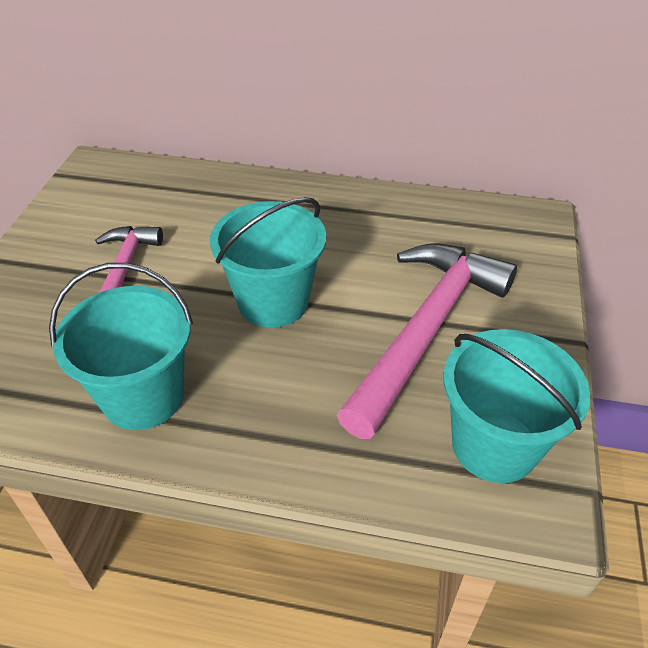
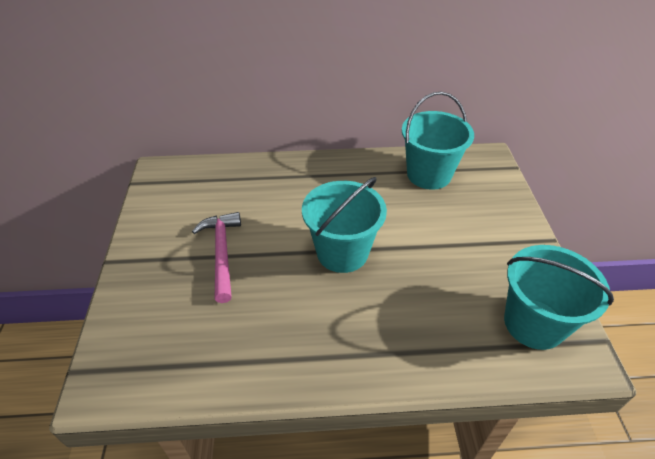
camera: 15 degrees left, 0 degrees up
turquoise bucket [49,263,193,430] -> turquoise bucket moved to [402,92,474,190]
pink hammer [337,243,517,439] -> none

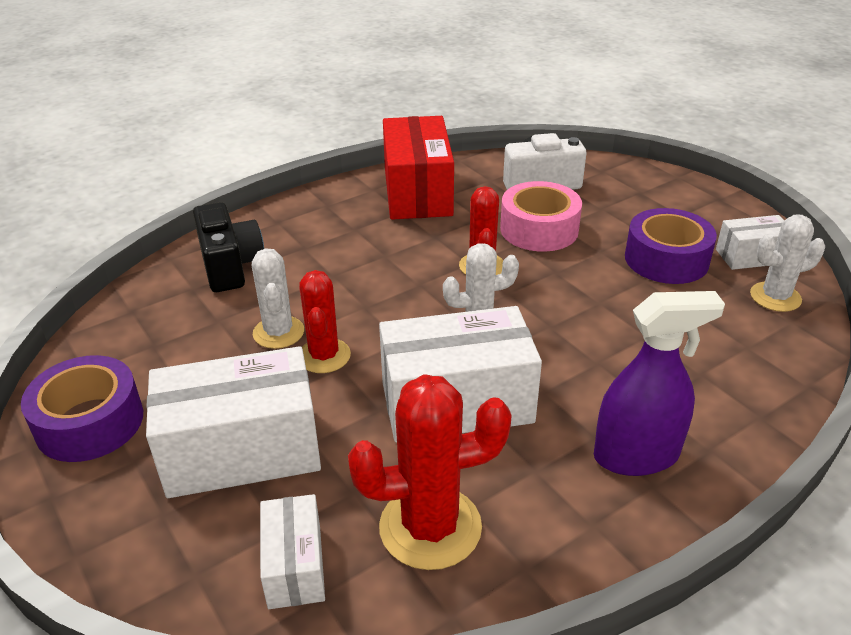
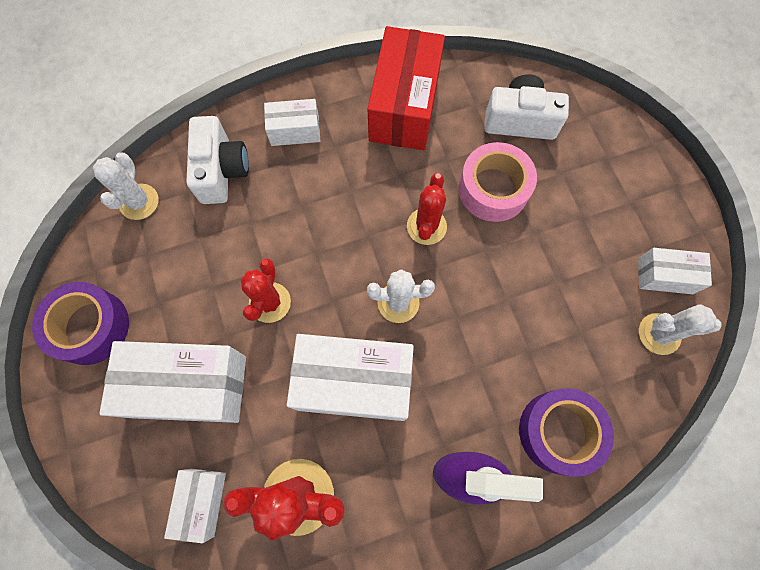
camera: 15 degrees right, 35 degrees up
black camera [193,202,264,292] -> white camera [186,116,249,204]
white cactus [252,248,304,349] -> white cactus moved to [93,152,159,220]
purple tape [625,208,717,284] -> purple tape moved to [519,388,614,477]
none -> white box [264,99,320,146]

| Brief |
The answer must be every line of the records above that holds the word "none".

| Final answer |
pink hammer [337,243,517,439] -> none
none -> white box [264,99,320,146]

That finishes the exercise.